Aim of the task> Copy, from the entries below, each line where the word "white" can be found.

(Image sets with object changes)
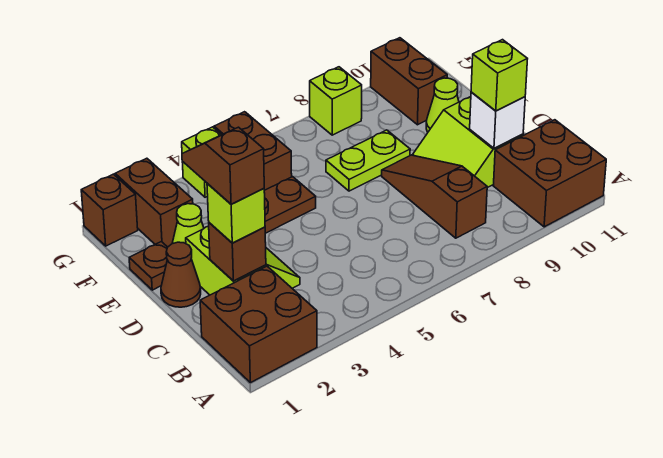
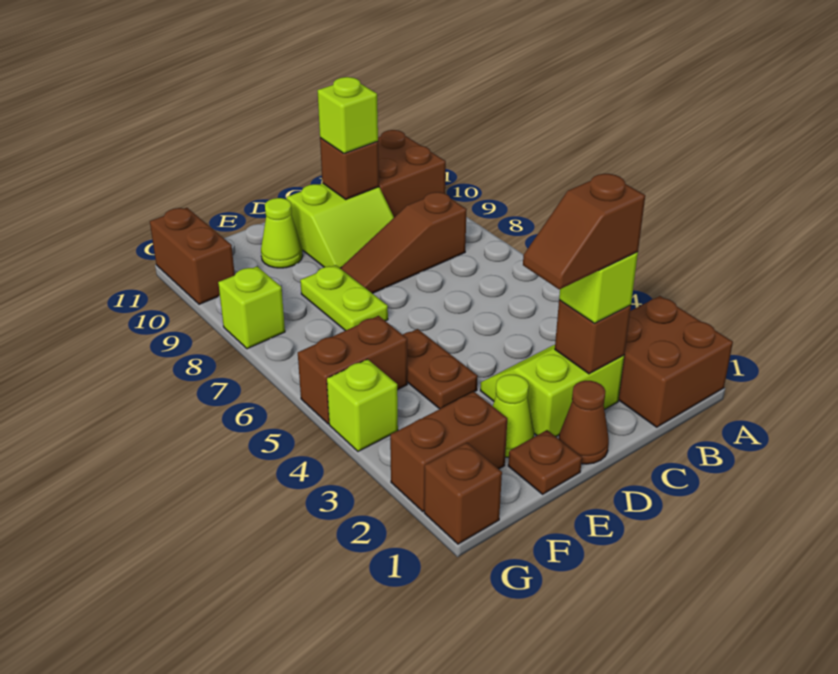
white brick C10 level 2 -> brown brick C10 level 2
brown brick F10:G10 level 1 -> brown brick G10:G11 level 1

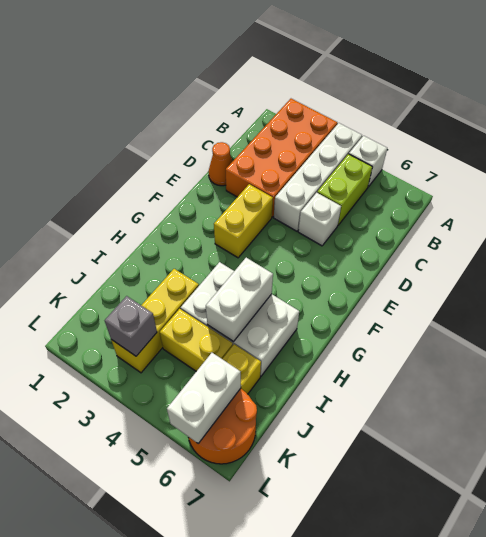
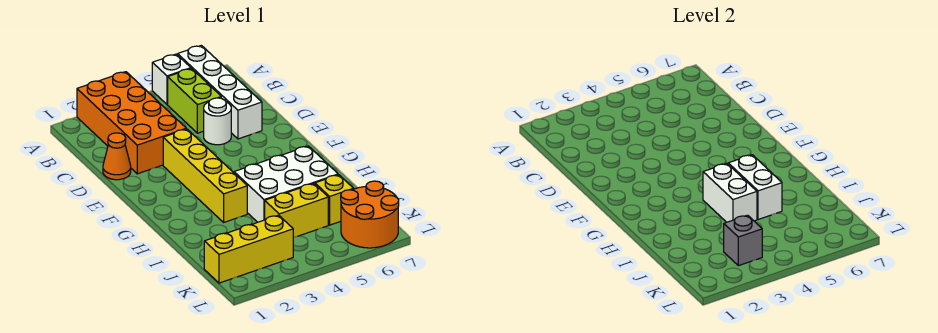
white brick A4:D4 level 1 -> white brick A6:D6 level 1
white brick D5 level 1 -> white round brick D5 level 1
yellow brick E3:F3 level 1 -> yellow brick E3:H3 level 1
yellow brick I3:K3 level 1 -> yellow brick K1:K3 level 1
white brick K6:L6 level 2 -> white brick H4:I4 level 2

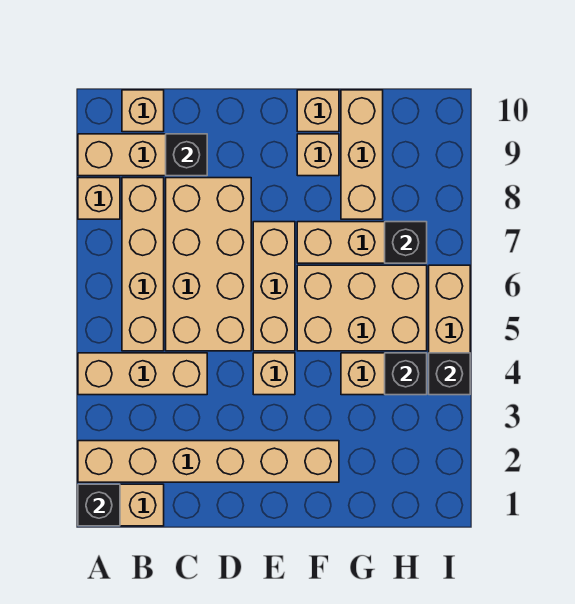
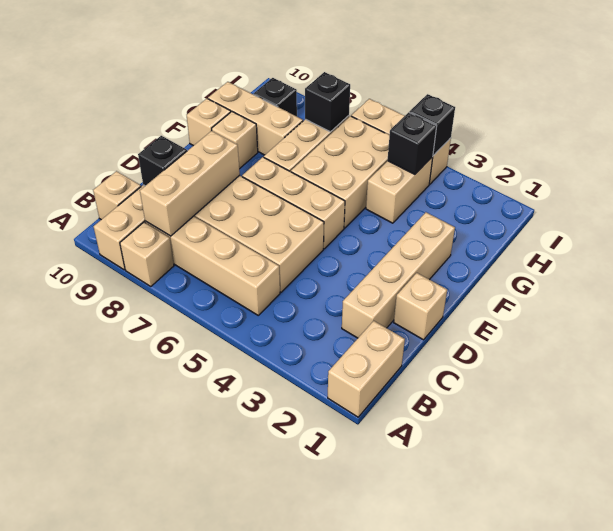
black brick A1 level 2 -> black brick H9 level 1
tan brick A2:F2 level 1 -> tan brick C2:F2 level 1
tan brick A4:C4 level 1 -> tan brick B8:D8 level 2
tan brick E4 level 1 -> tan brick D1 level 1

Exercise output>
white brick C10 level 2 -> brown brick C10 level 2
white brick A4:D4 level 1 -> white brick A6:D6 level 1
white brick D5 level 1 -> white round brick D5 level 1
white brick K6:L6 level 2 -> white brick H4:I4 level 2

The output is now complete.